EXERCISE AIM => Only the lines below between the one holding "printer: (32, 154)" and the one holding "dresser: (166, 99) -> (232, 145), added", inclusive, are to be reproduced word for word; the pictures are to be left out.

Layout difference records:
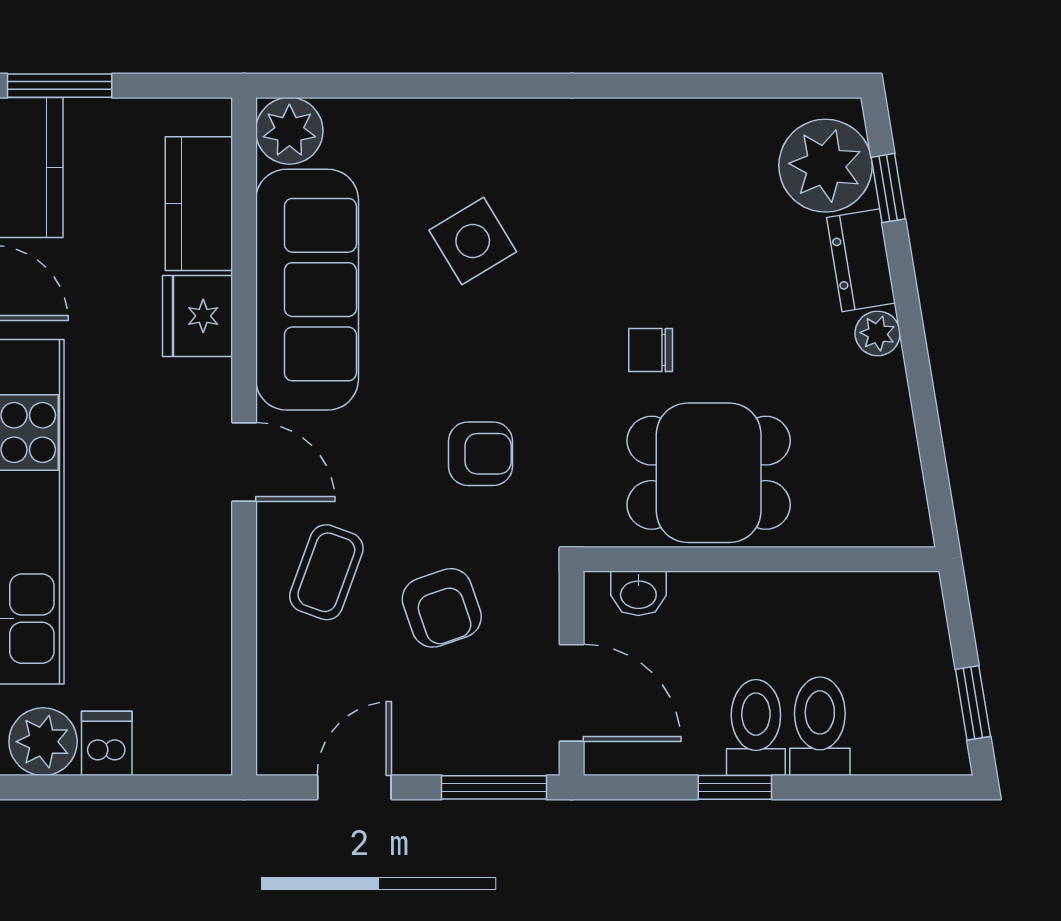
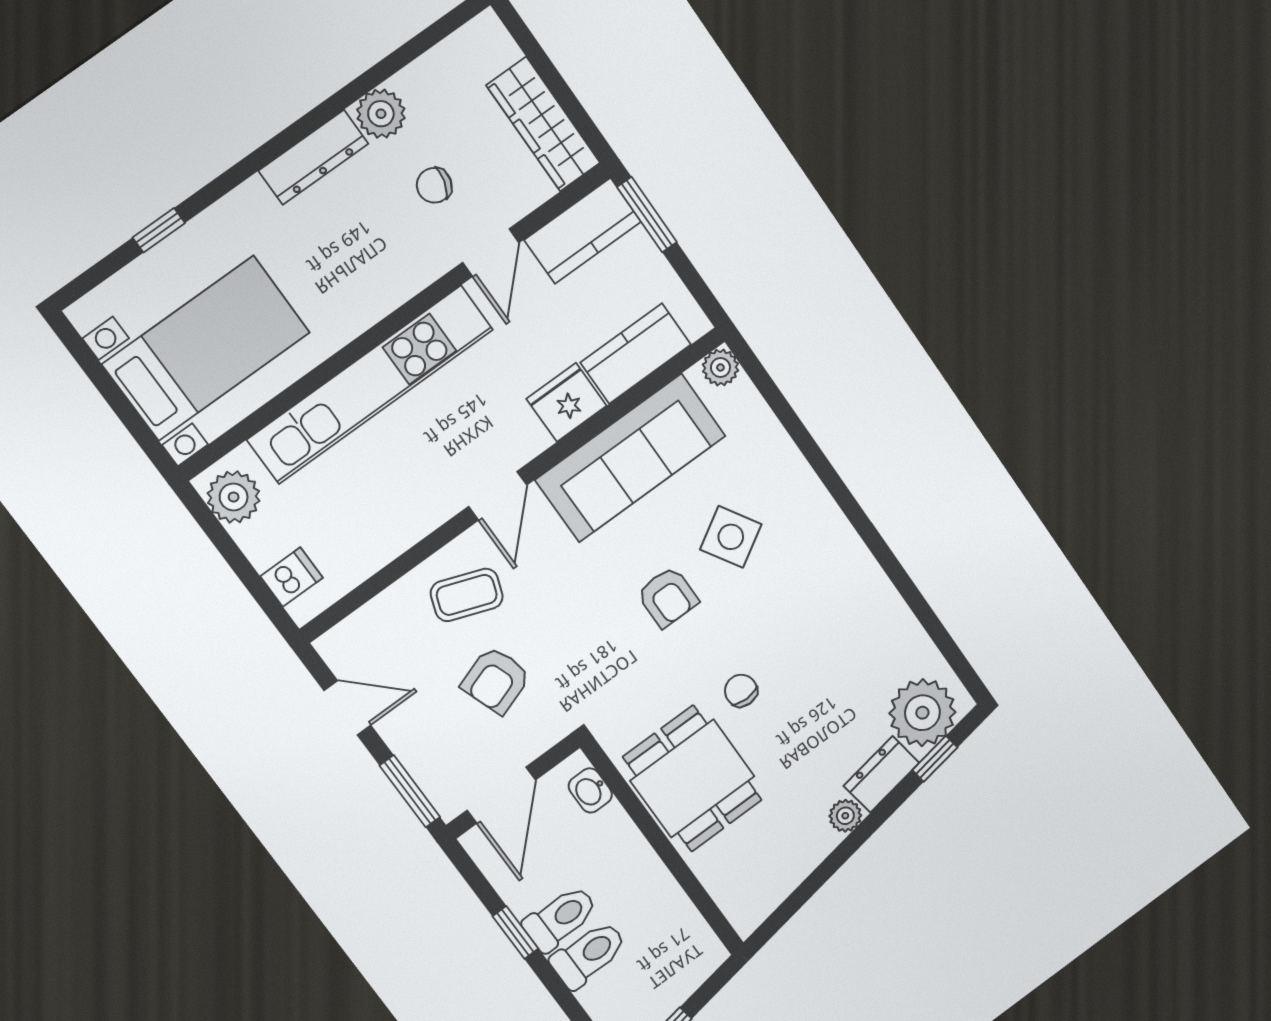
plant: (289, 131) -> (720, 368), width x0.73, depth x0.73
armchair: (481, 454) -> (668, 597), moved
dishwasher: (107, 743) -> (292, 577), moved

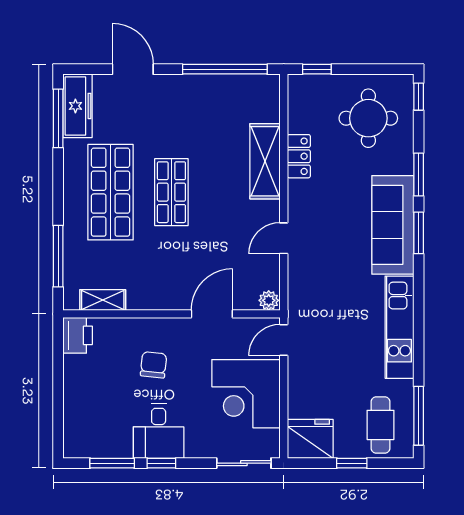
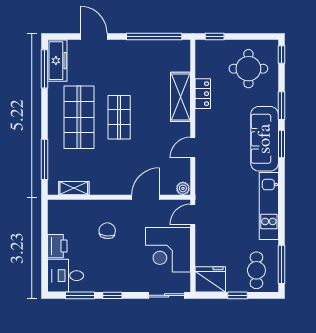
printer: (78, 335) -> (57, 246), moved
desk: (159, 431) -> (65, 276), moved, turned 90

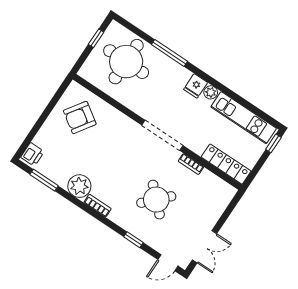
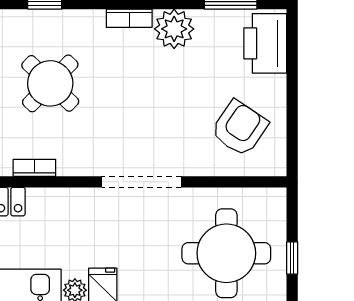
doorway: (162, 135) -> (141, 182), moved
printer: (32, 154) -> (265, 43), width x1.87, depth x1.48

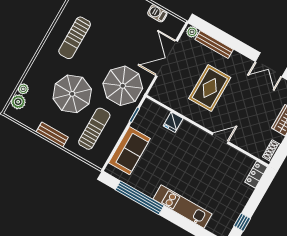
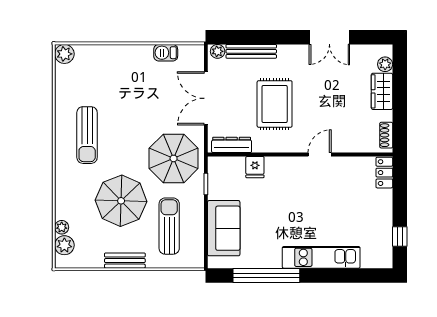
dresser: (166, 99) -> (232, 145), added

...

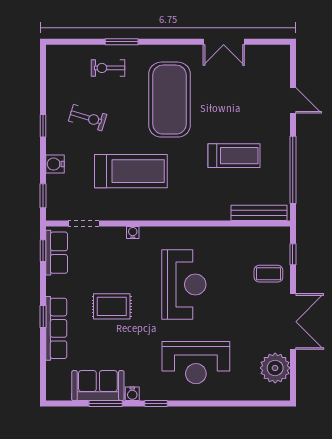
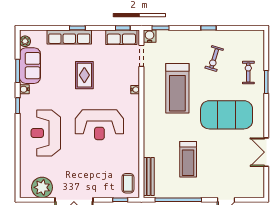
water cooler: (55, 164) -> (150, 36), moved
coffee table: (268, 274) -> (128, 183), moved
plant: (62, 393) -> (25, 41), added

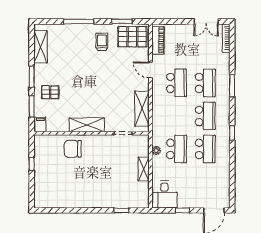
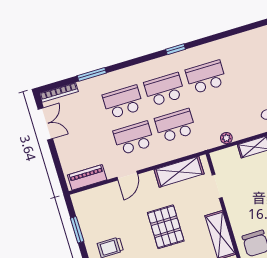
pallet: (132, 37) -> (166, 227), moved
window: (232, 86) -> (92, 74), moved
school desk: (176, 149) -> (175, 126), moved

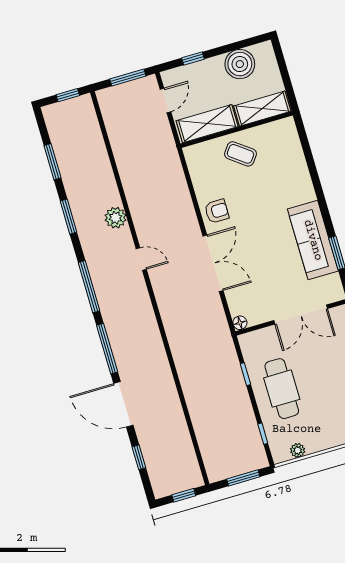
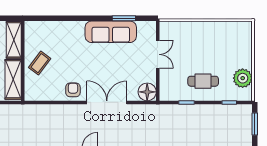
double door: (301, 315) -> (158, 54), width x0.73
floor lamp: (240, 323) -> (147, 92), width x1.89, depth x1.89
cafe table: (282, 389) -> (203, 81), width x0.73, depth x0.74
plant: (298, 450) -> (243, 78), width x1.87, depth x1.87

WRITTEN RESPONSE =>
printer: (32, 154) -> (265, 43), width x1.87, depth x1.48

dresser: (166, 99) -> (232, 145), added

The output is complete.